### What this task involves
For each line in the data below that holds "stained", return a copy.

=== Provided records ===

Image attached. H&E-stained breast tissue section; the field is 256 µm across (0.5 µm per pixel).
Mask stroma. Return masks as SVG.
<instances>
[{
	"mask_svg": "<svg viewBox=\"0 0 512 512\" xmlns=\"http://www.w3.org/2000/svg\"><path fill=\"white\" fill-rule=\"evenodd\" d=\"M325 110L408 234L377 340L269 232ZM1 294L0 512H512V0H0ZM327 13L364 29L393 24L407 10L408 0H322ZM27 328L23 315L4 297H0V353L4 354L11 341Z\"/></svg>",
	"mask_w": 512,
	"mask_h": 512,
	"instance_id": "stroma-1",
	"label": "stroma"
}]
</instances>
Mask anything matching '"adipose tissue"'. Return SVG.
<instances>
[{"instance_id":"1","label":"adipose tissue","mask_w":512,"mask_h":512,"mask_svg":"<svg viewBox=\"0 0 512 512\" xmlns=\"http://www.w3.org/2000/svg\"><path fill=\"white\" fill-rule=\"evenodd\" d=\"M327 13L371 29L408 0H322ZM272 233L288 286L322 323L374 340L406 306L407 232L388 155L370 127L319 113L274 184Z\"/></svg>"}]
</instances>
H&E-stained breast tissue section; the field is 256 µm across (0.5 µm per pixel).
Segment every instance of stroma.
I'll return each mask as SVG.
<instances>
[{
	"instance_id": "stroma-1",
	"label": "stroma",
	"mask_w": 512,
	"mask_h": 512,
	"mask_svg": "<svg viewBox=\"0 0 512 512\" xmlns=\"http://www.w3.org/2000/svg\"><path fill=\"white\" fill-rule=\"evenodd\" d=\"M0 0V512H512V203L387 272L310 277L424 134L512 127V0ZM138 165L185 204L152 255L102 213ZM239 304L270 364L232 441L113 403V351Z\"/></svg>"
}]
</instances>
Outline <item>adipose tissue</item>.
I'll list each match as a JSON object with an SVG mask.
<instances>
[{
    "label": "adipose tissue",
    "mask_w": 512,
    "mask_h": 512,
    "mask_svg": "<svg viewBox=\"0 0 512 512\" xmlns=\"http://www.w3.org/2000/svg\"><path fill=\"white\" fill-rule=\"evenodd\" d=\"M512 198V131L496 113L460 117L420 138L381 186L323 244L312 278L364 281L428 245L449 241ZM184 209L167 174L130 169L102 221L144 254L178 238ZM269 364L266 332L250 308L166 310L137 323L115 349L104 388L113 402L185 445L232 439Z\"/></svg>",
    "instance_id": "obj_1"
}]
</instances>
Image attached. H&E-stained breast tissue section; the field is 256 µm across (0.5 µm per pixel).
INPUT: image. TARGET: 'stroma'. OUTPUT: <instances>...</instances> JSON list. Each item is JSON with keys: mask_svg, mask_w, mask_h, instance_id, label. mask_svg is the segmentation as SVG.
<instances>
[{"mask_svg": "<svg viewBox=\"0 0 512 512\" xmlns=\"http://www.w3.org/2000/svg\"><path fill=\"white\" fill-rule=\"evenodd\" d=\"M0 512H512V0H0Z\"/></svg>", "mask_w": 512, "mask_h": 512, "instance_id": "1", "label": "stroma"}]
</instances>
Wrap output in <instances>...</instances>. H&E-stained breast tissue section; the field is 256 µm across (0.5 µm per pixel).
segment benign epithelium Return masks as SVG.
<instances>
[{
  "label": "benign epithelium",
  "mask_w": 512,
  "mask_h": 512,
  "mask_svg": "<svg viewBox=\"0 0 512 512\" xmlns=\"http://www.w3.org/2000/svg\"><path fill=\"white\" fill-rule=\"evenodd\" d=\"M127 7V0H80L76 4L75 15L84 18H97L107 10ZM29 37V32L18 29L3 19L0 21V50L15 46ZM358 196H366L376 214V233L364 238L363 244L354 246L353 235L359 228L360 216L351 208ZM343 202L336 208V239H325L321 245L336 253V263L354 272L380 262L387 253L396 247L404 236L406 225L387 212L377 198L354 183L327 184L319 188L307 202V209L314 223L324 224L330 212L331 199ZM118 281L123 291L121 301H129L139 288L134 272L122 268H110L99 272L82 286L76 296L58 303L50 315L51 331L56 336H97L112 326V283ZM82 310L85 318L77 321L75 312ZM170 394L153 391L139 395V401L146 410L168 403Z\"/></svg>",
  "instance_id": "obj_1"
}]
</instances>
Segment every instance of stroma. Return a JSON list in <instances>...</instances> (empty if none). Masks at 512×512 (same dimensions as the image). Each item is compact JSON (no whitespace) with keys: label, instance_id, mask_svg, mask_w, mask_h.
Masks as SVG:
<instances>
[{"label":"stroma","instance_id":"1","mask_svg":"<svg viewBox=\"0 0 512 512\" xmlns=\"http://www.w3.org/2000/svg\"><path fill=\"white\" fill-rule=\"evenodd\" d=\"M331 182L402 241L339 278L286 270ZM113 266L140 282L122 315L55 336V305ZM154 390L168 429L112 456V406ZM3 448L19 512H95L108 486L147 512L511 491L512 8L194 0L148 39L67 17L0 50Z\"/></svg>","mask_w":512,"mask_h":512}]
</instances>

===

### Full answer
Image attached. H&E-stained breast tissue section; the field is 256 µm across (0.5 µm per pixel).
H&E-stained breast tissue section; the field is 256 µm across (0.5 µm per pixel).
Image attached. H&E-stained breast tissue section; the field is 256 µm across (0.5 µm per pixel).
Wrap output in <instances>...</instances>. H&E-stained breast tissue section; the field is 256 µm across (0.5 µm per pixel).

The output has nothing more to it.